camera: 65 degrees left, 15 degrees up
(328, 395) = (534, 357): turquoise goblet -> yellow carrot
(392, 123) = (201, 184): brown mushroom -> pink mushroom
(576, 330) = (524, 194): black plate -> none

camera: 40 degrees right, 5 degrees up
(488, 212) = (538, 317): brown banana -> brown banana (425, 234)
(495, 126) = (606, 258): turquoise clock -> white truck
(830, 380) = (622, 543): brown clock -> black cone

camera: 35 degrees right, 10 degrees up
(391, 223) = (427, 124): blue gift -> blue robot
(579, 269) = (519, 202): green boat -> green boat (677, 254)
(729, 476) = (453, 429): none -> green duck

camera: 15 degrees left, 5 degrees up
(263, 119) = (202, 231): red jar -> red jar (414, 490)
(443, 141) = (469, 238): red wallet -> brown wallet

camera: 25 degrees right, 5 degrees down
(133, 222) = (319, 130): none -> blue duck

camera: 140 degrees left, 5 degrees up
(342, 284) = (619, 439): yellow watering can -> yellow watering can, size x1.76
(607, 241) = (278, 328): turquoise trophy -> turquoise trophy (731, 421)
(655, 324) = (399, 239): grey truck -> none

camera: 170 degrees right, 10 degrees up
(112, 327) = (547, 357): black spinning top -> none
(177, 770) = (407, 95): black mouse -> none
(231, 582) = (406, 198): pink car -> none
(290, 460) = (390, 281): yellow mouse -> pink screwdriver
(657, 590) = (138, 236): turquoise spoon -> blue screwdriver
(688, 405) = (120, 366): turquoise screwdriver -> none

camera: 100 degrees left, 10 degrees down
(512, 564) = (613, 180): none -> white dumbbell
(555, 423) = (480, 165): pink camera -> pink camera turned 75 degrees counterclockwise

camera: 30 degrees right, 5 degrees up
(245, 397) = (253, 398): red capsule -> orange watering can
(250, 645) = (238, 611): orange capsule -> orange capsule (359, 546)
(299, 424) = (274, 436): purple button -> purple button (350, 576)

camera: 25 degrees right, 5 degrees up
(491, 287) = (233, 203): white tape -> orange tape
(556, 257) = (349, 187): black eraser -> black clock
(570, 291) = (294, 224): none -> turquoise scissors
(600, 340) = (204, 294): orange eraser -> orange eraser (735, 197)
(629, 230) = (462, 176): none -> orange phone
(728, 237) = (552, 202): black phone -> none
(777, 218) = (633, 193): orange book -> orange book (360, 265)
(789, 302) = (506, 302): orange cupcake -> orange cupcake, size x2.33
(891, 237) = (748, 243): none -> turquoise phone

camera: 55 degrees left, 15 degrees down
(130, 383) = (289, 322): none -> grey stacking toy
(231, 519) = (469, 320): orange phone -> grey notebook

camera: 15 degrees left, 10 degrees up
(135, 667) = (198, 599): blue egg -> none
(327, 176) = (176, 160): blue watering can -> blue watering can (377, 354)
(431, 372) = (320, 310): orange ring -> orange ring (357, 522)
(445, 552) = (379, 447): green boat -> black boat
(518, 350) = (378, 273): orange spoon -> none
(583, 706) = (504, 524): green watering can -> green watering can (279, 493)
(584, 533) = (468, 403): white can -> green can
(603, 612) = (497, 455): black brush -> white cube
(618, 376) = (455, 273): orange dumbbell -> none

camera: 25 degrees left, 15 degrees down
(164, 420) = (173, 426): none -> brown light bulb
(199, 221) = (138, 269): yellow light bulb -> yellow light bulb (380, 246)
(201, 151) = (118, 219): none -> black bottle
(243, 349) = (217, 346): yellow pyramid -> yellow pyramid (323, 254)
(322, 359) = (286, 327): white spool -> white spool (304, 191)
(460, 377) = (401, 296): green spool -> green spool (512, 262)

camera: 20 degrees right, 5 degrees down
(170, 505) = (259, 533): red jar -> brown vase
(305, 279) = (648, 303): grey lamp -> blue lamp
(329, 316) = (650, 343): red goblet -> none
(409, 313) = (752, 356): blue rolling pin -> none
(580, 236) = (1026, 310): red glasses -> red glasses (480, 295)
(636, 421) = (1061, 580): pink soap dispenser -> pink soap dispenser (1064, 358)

Problem description ▸
Give an exact reproduction of the lines from the one with "(329, 316) = (650, 343): red goblet -> none" to the final line of the entries, including both.

Output ▸
(329, 316) = (650, 343): red goblet -> none
(409, 313) = (752, 356): blue rolling pin -> none
(580, 236) = (1026, 310): red glasses -> red glasses (480, 295)
(636, 421) = (1061, 580): pink soap dispenser -> pink soap dispenser (1064, 358)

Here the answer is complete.